§ RECORDS FOR THE TASK:
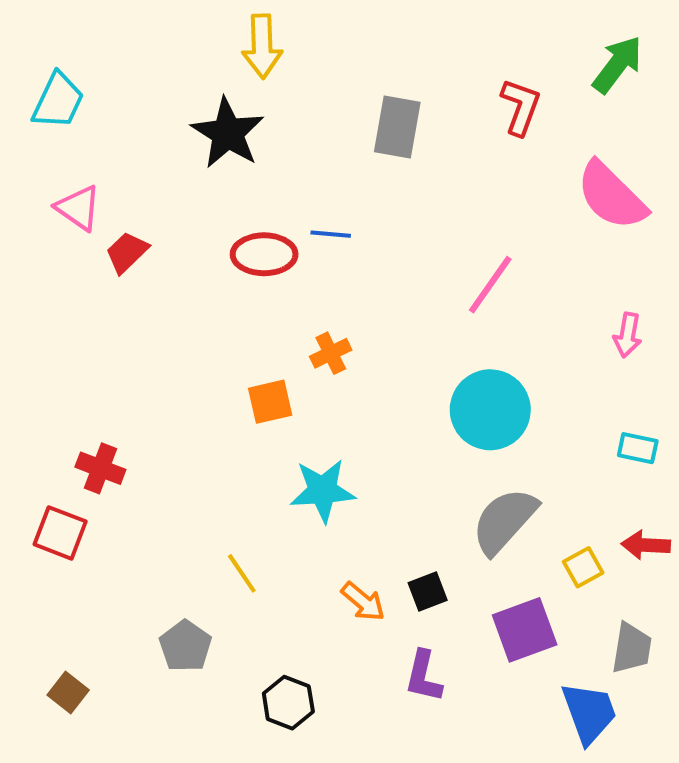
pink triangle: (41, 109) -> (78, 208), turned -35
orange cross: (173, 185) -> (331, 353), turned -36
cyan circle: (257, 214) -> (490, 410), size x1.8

==

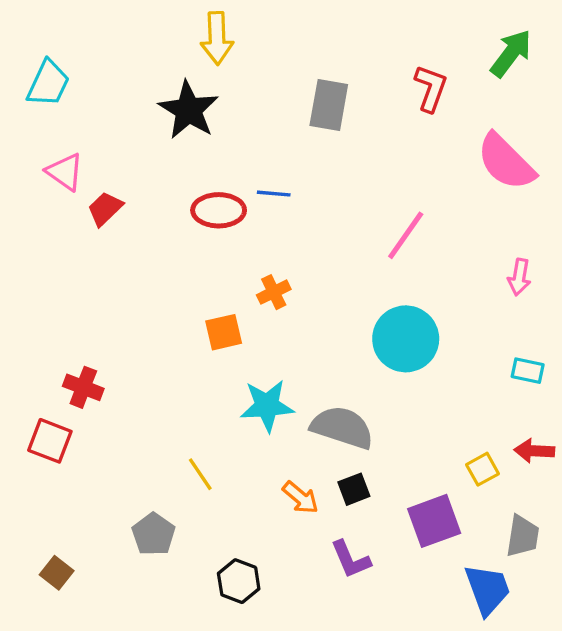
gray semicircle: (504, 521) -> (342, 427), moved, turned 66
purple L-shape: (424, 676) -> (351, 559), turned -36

==

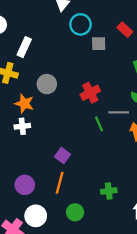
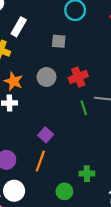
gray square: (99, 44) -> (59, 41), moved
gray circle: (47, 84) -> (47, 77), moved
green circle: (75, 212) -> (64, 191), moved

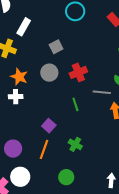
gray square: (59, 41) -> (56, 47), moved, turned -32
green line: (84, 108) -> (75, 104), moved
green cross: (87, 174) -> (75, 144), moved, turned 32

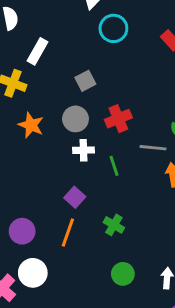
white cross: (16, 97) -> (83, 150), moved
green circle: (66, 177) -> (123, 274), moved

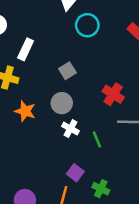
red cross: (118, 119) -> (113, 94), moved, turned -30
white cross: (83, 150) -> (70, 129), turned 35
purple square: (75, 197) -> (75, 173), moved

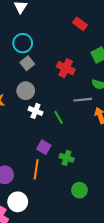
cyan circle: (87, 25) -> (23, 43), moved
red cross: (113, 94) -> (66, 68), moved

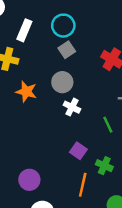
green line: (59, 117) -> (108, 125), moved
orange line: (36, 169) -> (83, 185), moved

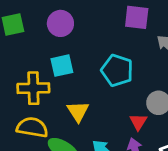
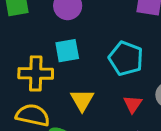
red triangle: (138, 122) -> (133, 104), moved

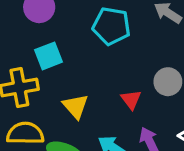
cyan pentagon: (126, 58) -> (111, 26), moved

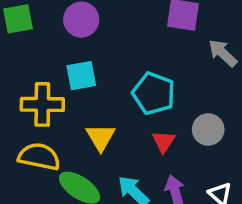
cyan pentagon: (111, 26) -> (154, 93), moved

§ YOUR INSTRUCTIONS:
The lines above, starting at the one with "pink triangle: (41, 109)" and ending at the one with "cyan circle: (257, 214)", are the only ones to return, exactly as written.

§ OUTPUT OF THE TASK:
pink triangle: (41, 109) -> (78, 208), turned -35
orange cross: (173, 185) -> (331, 353), turned -36
cyan circle: (257, 214) -> (490, 410), size x1.8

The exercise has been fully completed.